● Exercise description
Please repeat, exactly and with nothing extra, the line containing "none -> yellow brick C4:C5 level 1" and every line after it up to the end of the material.

===== Data for processing =====

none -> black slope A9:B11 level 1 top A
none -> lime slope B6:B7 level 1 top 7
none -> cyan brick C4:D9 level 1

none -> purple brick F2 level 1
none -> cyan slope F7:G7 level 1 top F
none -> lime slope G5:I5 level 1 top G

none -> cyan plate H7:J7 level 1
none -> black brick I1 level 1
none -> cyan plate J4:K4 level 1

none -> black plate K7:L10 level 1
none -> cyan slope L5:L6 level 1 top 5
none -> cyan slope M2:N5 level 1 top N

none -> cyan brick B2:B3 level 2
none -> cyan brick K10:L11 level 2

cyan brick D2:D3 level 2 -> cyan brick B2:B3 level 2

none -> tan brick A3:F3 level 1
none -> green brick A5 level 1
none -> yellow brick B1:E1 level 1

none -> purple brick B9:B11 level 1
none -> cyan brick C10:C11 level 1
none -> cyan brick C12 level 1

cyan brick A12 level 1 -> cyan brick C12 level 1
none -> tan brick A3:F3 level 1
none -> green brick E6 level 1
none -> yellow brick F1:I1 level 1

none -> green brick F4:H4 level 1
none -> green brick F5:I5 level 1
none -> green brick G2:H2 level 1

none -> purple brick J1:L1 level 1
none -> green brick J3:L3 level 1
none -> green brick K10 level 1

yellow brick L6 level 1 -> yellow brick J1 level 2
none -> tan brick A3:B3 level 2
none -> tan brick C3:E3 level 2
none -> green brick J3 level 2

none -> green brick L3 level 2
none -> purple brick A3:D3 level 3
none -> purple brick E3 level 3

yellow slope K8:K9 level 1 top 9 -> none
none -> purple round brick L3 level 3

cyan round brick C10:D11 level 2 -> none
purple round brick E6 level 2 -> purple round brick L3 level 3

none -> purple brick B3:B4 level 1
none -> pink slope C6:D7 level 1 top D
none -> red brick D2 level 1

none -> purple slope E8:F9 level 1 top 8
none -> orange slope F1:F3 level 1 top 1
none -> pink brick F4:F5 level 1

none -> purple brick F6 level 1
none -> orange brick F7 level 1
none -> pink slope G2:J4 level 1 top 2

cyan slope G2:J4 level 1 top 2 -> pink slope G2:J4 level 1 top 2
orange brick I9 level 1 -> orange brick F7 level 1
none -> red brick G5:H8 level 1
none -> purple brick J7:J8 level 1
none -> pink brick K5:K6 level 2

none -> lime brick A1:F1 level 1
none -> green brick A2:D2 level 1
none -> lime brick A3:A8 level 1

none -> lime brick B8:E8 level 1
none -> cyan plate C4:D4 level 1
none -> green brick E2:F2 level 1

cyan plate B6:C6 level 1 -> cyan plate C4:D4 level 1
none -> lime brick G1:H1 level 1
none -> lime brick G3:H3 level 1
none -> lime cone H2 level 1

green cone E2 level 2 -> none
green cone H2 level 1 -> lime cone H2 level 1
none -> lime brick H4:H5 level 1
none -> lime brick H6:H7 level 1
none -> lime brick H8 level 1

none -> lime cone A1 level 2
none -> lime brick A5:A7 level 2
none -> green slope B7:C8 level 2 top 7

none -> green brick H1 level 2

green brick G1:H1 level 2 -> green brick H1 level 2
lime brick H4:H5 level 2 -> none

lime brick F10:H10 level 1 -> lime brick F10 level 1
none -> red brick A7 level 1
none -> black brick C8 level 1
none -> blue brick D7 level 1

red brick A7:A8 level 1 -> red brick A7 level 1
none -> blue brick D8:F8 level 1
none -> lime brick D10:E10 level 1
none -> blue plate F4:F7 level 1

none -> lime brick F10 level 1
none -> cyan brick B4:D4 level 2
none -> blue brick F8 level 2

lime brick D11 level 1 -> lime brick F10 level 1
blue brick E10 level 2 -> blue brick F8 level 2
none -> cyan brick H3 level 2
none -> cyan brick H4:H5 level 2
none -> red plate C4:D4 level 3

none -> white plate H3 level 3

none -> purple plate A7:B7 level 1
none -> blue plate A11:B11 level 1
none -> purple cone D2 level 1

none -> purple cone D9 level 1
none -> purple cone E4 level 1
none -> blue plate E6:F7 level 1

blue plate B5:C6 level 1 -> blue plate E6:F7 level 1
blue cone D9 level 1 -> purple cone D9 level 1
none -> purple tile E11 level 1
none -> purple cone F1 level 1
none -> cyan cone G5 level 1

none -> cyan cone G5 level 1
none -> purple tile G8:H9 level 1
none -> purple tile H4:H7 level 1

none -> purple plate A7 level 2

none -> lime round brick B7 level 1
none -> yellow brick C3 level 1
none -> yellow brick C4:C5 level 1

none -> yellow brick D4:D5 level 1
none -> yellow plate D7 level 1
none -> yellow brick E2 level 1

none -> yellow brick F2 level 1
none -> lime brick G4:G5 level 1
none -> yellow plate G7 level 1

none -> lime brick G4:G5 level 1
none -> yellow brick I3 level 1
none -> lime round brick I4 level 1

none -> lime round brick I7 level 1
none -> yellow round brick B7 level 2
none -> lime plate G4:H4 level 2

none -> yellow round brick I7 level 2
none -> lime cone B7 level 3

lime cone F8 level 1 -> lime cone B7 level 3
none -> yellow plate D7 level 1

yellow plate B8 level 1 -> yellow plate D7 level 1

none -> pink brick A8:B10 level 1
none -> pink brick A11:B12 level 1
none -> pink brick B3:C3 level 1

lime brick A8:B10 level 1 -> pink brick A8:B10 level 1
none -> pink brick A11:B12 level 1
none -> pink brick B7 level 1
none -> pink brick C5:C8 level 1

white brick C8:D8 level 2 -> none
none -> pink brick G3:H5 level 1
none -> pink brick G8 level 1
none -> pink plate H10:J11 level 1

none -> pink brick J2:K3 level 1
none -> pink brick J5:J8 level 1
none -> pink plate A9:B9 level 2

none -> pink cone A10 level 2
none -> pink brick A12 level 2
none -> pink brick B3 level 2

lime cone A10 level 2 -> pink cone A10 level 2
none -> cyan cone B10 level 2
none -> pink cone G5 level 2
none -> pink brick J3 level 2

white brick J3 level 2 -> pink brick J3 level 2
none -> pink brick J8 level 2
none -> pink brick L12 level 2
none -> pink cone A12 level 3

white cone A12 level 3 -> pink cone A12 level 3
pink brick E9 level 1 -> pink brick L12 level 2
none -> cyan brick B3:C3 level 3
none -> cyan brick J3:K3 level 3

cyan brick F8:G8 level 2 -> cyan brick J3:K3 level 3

=====

● Response below
none -> yellow brick C4:C5 level 1

none -> yellow brick D4:D5 level 1
none -> yellow plate D7 level 1
none -> yellow brick E2 level 1

none -> yellow brick F2 level 1
none -> lime brick G4:G5 level 1
none -> yellow plate G7 level 1

none -> lime brick G4:G5 level 1
none -> yellow brick I3 level 1
none -> lime round brick I4 level 1

none -> lime round brick I7 level 1
none -> yellow round brick B7 level 2
none -> lime plate G4:H4 level 2

none -> yellow round brick I7 level 2
none -> lime cone B7 level 3

lime cone F8 level 1 -> lime cone B7 level 3
none -> yellow plate D7 level 1

yellow plate B8 level 1 -> yellow plate D7 level 1

none -> pink brick A8:B10 level 1
none -> pink brick A11:B12 level 1
none -> pink brick B3:C3 level 1

lime brick A8:B10 level 1 -> pink brick A8:B10 level 1
none -> pink brick A11:B12 level 1
none -> pink brick B7 level 1
none -> pink brick C5:C8 level 1

white brick C8:D8 level 2 -> none
none -> pink brick G3:H5 level 1
none -> pink brick G8 level 1
none -> pink plate H10:J11 level 1

none -> pink brick J2:K3 level 1
none -> pink brick J5:J8 level 1
none -> pink plate A9:B9 level 2

none -> pink cone A10 level 2
none -> pink brick A12 level 2
none -> pink brick B3 level 2

lime cone A10 level 2 -> pink cone A10 level 2
none -> cyan cone B10 level 2
none -> pink cone G5 level 2
none -> pink brick J3 level 2

white brick J3 level 2 -> pink brick J3 level 2
none -> pink brick J8 level 2
none -> pink brick L12 level 2
none -> pink cone A12 level 3

white cone A12 level 3 -> pink cone A12 level 3
pink brick E9 level 1 -> pink brick L12 level 2
none -> cyan brick B3:C3 level 3
none -> cyan brick J3:K3 level 3

cyan brick F8:G8 level 2 -> cyan brick J3:K3 level 3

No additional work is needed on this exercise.